Exercise directions »
In this exercise, print only the lines from the line with "Q3: PNP 2N3906" to the last line of the data below, inclusive. Any pictures should be left out.
==== Records to use
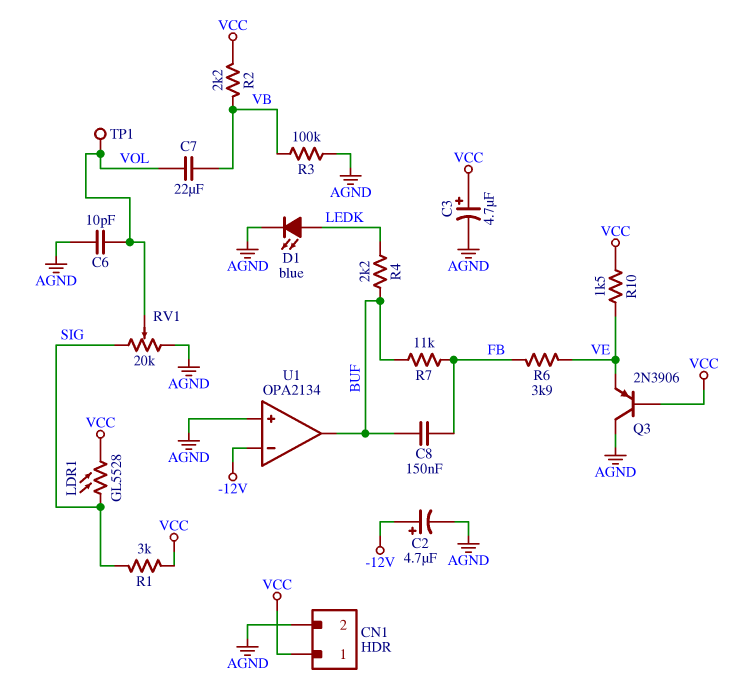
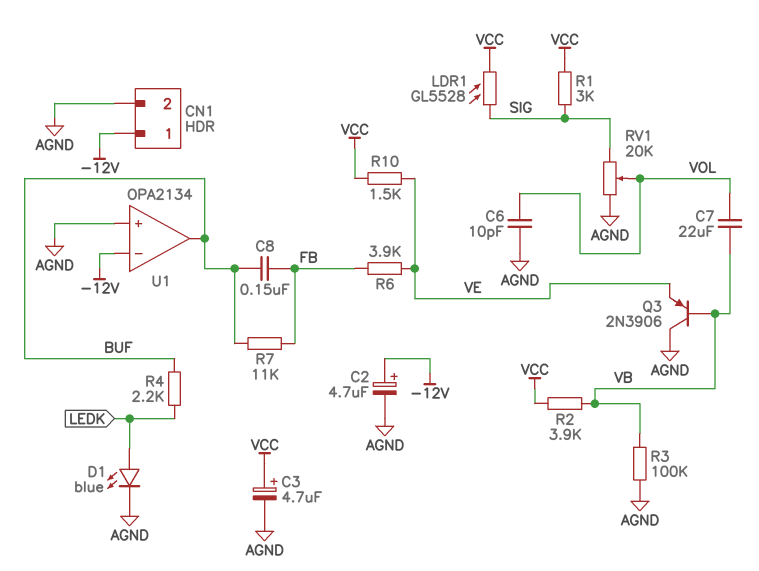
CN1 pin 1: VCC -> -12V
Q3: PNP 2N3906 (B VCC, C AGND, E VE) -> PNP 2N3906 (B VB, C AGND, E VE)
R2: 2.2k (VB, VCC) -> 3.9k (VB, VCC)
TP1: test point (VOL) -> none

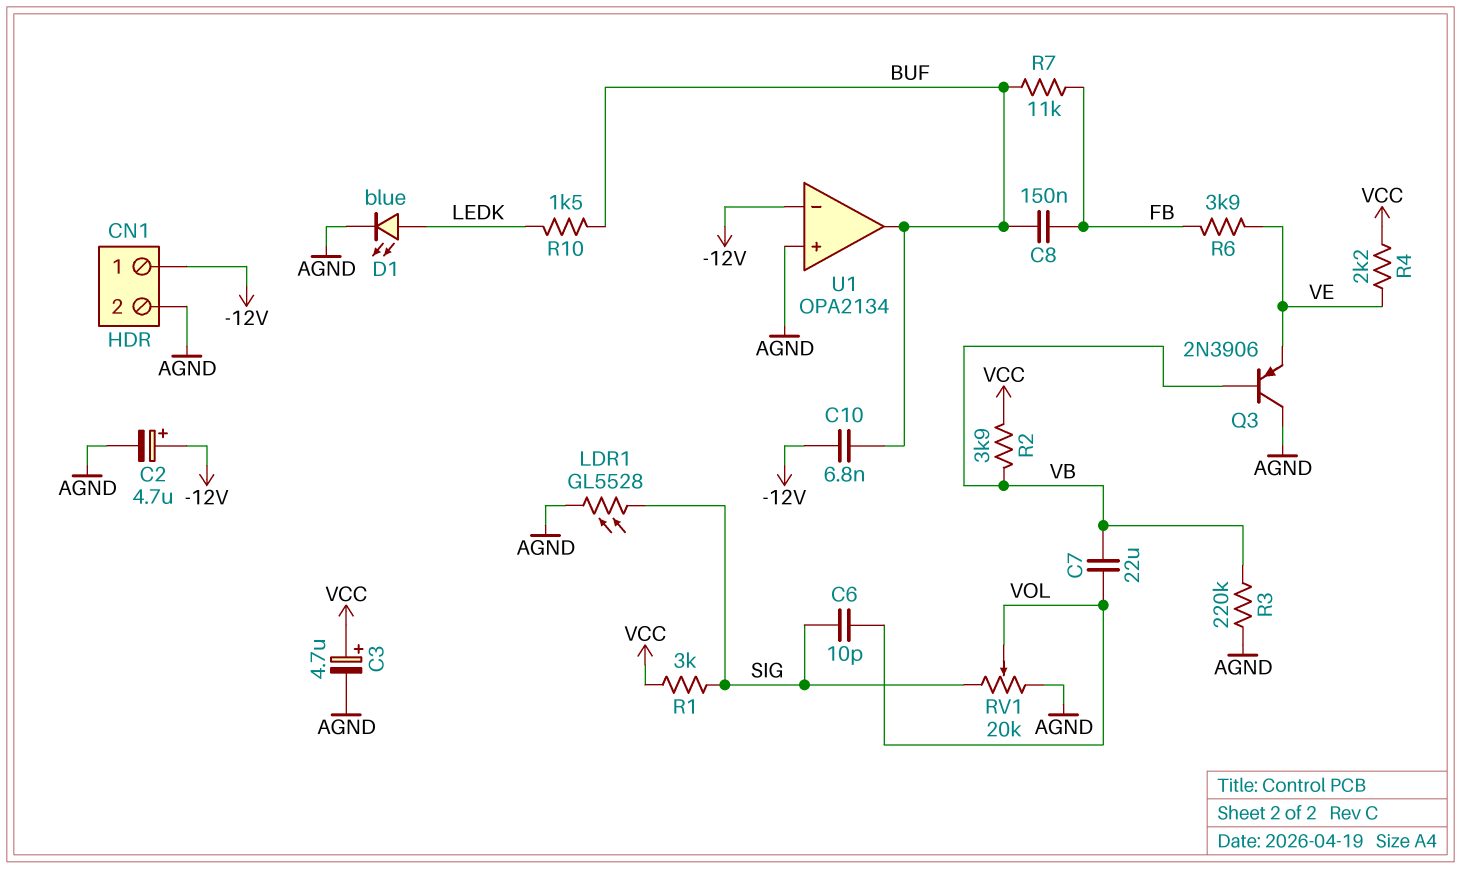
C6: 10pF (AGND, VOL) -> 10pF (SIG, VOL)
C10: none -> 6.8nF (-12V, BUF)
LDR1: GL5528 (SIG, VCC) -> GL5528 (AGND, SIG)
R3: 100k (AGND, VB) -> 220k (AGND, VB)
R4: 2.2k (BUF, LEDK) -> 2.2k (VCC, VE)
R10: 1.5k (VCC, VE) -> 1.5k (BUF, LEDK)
========
Solution to this exercise »
Q3: PNP 2N3906 (B VCC, C AGND, E VE) -> PNP 2N3906 (B VB, C AGND, E VE)
R2: 2.2k (VB, VCC) -> 3.9k (VB, VCC)
TP1: test point (VOL) -> none

C6: 10pF (AGND, VOL) -> 10pF (SIG, VOL)
C10: none -> 6.8nF (-12V, BUF)
LDR1: GL5528 (SIG, VCC) -> GL5528 (AGND, SIG)
R3: 100k (AGND, VB) -> 220k (AGND, VB)
R4: 2.2k (BUF, LEDK) -> 2.2k (VCC, VE)
R10: 1.5k (VCC, VE) -> 1.5k (BUF, LEDK)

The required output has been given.